■ **ASSIGNMENT**
All of the data should be given again word for word, though the images are to be left out.

■ **PROVIDED DATA**

--*--

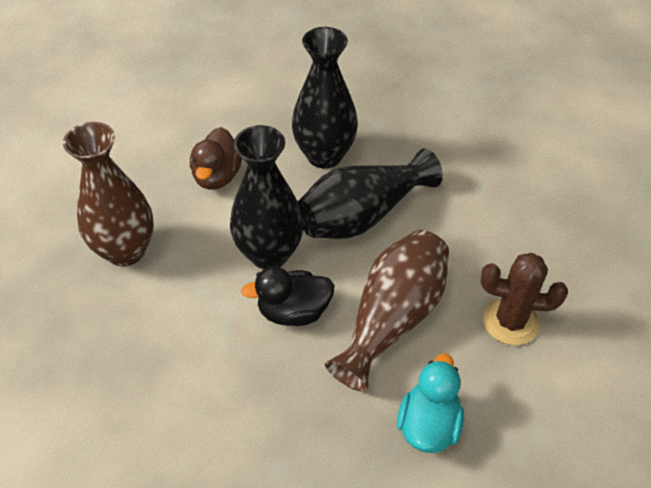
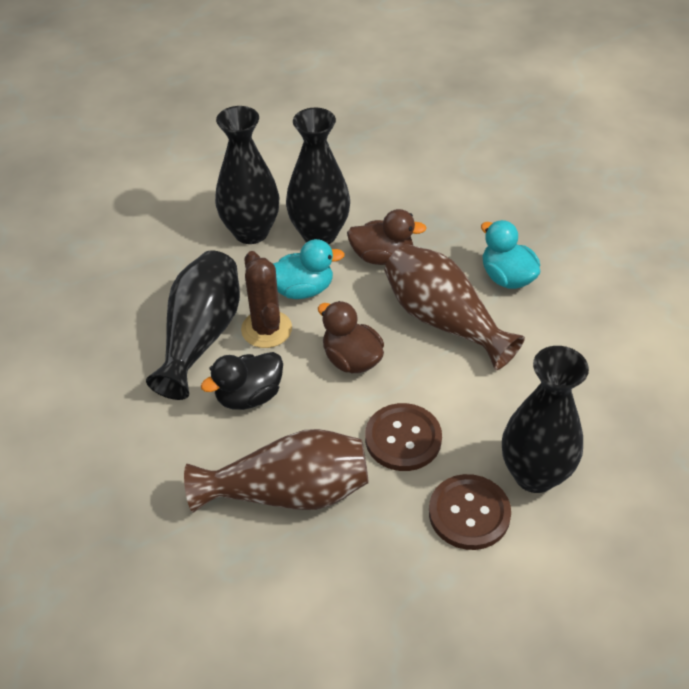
black vase: 3 -> 4
brown button: 0 -> 2
brown duck: 1 -> 2
turquoise duck: 1 -> 2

--*--

■ **FINAL ANSWER**
black vase: 3 -> 4
brown button: 0 -> 2
brown duck: 1 -> 2
turquoise duck: 1 -> 2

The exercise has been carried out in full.